(Revision tracking records)
::::

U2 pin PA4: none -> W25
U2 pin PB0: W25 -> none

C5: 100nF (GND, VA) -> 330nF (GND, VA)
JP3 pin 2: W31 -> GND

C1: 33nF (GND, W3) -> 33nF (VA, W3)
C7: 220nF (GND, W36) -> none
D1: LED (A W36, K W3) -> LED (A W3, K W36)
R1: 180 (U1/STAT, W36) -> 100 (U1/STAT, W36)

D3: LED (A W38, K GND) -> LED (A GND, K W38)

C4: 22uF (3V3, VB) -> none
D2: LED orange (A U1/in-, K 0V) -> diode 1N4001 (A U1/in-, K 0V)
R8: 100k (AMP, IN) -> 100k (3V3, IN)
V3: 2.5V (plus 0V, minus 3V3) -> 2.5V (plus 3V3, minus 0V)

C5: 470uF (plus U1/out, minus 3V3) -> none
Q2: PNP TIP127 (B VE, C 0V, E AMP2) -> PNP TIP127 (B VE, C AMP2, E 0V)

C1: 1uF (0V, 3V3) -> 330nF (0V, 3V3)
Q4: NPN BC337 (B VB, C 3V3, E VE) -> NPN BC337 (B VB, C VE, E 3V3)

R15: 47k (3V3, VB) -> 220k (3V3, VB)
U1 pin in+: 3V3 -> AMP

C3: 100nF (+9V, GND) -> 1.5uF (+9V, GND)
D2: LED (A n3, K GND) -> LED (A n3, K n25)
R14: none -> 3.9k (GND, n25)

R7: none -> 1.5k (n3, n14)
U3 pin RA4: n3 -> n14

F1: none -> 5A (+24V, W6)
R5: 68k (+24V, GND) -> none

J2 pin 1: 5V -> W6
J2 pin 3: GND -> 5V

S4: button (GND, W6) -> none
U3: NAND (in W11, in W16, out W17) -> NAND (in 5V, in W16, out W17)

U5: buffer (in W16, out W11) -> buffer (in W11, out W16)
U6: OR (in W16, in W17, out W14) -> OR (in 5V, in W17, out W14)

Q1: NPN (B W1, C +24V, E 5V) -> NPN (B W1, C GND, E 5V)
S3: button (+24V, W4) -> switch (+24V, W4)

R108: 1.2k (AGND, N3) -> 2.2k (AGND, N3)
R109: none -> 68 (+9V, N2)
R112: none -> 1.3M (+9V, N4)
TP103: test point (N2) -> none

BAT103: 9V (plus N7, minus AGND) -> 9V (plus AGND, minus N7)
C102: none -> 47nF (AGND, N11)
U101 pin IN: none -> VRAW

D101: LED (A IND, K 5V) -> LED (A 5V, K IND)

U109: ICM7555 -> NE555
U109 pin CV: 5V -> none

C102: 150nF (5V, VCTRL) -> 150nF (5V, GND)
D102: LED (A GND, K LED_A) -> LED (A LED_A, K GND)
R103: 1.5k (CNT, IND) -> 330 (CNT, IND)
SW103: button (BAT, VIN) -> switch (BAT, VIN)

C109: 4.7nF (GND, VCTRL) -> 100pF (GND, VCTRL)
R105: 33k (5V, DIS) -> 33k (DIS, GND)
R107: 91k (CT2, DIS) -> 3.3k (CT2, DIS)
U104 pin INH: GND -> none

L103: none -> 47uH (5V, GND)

::::

What needs to be done.
Please reproduce each line above exactly as written.

Response area.
U2 pin PA4: none -> W25
U2 pin PB0: W25 -> none

C5: 100nF (GND, VA) -> 330nF (GND, VA)
JP3 pin 2: W31 -> GND

C1: 33nF (GND, W3) -> 33nF (VA, W3)
C7: 220nF (GND, W36) -> none
D1: LED (A W36, K W3) -> LED (A W3, K W36)
R1: 180 (U1/STAT, W36) -> 100 (U1/STAT, W36)

D3: LED (A W38, K GND) -> LED (A GND, K W38)

C4: 22uF (3V3, VB) -> none
D2: LED orange (A U1/in-, K 0V) -> diode 1N4001 (A U1/in-, K 0V)
R8: 100k (AMP, IN) -> 100k (3V3, IN)
V3: 2.5V (plus 0V, minus 3V3) -> 2.5V (plus 3V3, minus 0V)

C5: 470uF (plus U1/out, minus 3V3) -> none
Q2: PNP TIP127 (B VE, C 0V, E AMP2) -> PNP TIP127 (B VE, C AMP2, E 0V)

C1: 1uF (0V, 3V3) -> 330nF (0V, 3V3)
Q4: NPN BC337 (B VB, C 3V3, E VE) -> NPN BC337 (B VB, C VE, E 3V3)

R15: 47k (3V3, VB) -> 220k (3V3, VB)
U1 pin in+: 3V3 -> AMP

C3: 100nF (+9V, GND) -> 1.5uF (+9V, GND)
D2: LED (A n3, K GND) -> LED (A n3, K n25)
R14: none -> 3.9k (GND, n25)

R7: none -> 1.5k (n3, n14)
U3 pin RA4: n3 -> n14

F1: none -> 5A (+24V, W6)
R5: 68k (+24V, GND) -> none

J2 pin 1: 5V -> W6
J2 pin 3: GND -> 5V

S4: button (GND, W6) -> none
U3: NAND (in W11, in W16, out W17) -> NAND (in 5V, in W16, out W17)

U5: buffer (in W16, out W11) -> buffer (in W11, out W16)
U6: OR (in W16, in W17, out W14) -> OR (in 5V, in W17, out W14)

Q1: NPN (B W1, C +24V, E 5V) -> NPN (B W1, C GND, E 5V)
S3: button (+24V, W4) -> switch (+24V, W4)

R108: 1.2k (AGND, N3) -> 2.2k (AGND, N3)
R109: none -> 68 (+9V, N2)
R112: none -> 1.3M (+9V, N4)
TP103: test point (N2) -> none

BAT103: 9V (plus N7, minus AGND) -> 9V (plus AGND, minus N7)
C102: none -> 47nF (AGND, N11)
U101 pin IN: none -> VRAW

D101: LED (A IND, K 5V) -> LED (A 5V, K IND)

U109: ICM7555 -> NE555
U109 pin CV: 5V -> none

C102: 150nF (5V, VCTRL) -> 150nF (5V, GND)
D102: LED (A GND, K LED_A) -> LED (A LED_A, K GND)
R103: 1.5k (CNT, IND) -> 330 (CNT, IND)
SW103: button (BAT, VIN) -> switch (BAT, VIN)

C109: 4.7nF (GND, VCTRL) -> 100pF (GND, VCTRL)
R105: 33k (5V, DIS) -> 33k (DIS, GND)
R107: 91k (CT2, DIS) -> 3.3k (CT2, DIS)
U104 pin INH: GND -> none

L103: none -> 47uH (5V, GND)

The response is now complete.